* [EXERCISE]: Up to and including the line that contains "blue rectangle: (60, 152)", reproduce every line exactly, beginning with the first line below.

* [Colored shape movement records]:
····················
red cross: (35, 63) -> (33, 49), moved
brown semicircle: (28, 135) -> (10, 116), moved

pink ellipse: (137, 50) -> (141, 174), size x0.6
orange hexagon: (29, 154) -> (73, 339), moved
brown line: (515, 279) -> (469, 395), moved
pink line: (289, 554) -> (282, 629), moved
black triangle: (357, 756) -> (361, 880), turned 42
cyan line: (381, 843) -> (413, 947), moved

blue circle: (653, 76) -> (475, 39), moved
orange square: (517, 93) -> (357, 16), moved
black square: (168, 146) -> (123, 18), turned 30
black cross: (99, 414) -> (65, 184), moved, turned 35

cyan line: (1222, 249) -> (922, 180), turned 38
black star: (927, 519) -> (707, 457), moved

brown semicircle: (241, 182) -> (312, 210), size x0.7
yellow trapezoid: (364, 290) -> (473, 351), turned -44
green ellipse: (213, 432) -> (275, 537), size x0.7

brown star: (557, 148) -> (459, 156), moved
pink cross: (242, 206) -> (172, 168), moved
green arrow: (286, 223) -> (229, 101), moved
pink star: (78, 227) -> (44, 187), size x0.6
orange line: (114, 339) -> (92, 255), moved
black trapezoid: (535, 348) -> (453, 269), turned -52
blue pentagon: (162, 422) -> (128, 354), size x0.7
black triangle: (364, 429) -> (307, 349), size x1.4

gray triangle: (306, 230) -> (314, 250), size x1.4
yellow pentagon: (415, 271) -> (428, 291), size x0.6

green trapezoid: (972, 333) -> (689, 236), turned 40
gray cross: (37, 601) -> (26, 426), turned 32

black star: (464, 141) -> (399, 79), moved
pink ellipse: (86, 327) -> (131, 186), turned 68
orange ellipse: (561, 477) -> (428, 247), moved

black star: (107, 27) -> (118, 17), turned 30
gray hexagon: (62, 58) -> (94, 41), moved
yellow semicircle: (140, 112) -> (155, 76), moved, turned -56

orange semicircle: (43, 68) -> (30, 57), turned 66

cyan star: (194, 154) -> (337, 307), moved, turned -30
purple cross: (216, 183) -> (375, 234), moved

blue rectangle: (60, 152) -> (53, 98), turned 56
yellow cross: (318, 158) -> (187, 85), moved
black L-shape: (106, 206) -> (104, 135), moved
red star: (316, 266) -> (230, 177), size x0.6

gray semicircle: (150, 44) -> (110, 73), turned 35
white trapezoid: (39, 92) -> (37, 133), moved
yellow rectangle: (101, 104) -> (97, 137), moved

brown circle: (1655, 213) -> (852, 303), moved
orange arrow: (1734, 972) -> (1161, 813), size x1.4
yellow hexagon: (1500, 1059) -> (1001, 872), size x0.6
····················
* [EXPECTED ANSWER]:
red cross: (35, 63) -> (33, 49), moved
brown semicircle: (28, 135) -> (10, 116), moved

pink ellipse: (137, 50) -> (141, 174), size x0.6
orange hexagon: (29, 154) -> (73, 339), moved
brown line: (515, 279) -> (469, 395), moved
pink line: (289, 554) -> (282, 629), moved
black triangle: (357, 756) -> (361, 880), turned 42
cyan line: (381, 843) -> (413, 947), moved

blue circle: (653, 76) -> (475, 39), moved
orange square: (517, 93) -> (357, 16), moved
black square: (168, 146) -> (123, 18), turned 30
black cross: (99, 414) -> (65, 184), moved, turned 35

cyan line: (1222, 249) -> (922, 180), turned 38
black star: (927, 519) -> (707, 457), moved

brown semicircle: (241, 182) -> (312, 210), size x0.7
yellow trapezoid: (364, 290) -> (473, 351), turned -44
green ellipse: (213, 432) -> (275, 537), size x0.7

brown star: (557, 148) -> (459, 156), moved
pink cross: (242, 206) -> (172, 168), moved
green arrow: (286, 223) -> (229, 101), moved
pink star: (78, 227) -> (44, 187), size x0.6
orange line: (114, 339) -> (92, 255), moved
black trapezoid: (535, 348) -> (453, 269), turned -52
blue pentagon: (162, 422) -> (128, 354), size x0.7
black triangle: (364, 429) -> (307, 349), size x1.4

gray triangle: (306, 230) -> (314, 250), size x1.4
yellow pentagon: (415, 271) -> (428, 291), size x0.6

green trapezoid: (972, 333) -> (689, 236), turned 40
gray cross: (37, 601) -> (26, 426), turned 32

black star: (464, 141) -> (399, 79), moved
pink ellipse: (86, 327) -> (131, 186), turned 68
orange ellipse: (561, 477) -> (428, 247), moved

black star: (107, 27) -> (118, 17), turned 30
gray hexagon: (62, 58) -> (94, 41), moved
yellow semicircle: (140, 112) -> (155, 76), moved, turned -56

orange semicircle: (43, 68) -> (30, 57), turned 66

cyan star: (194, 154) -> (337, 307), moved, turned -30
purple cross: (216, 183) -> (375, 234), moved

blue rectangle: (60, 152) -> (53, 98), turned 56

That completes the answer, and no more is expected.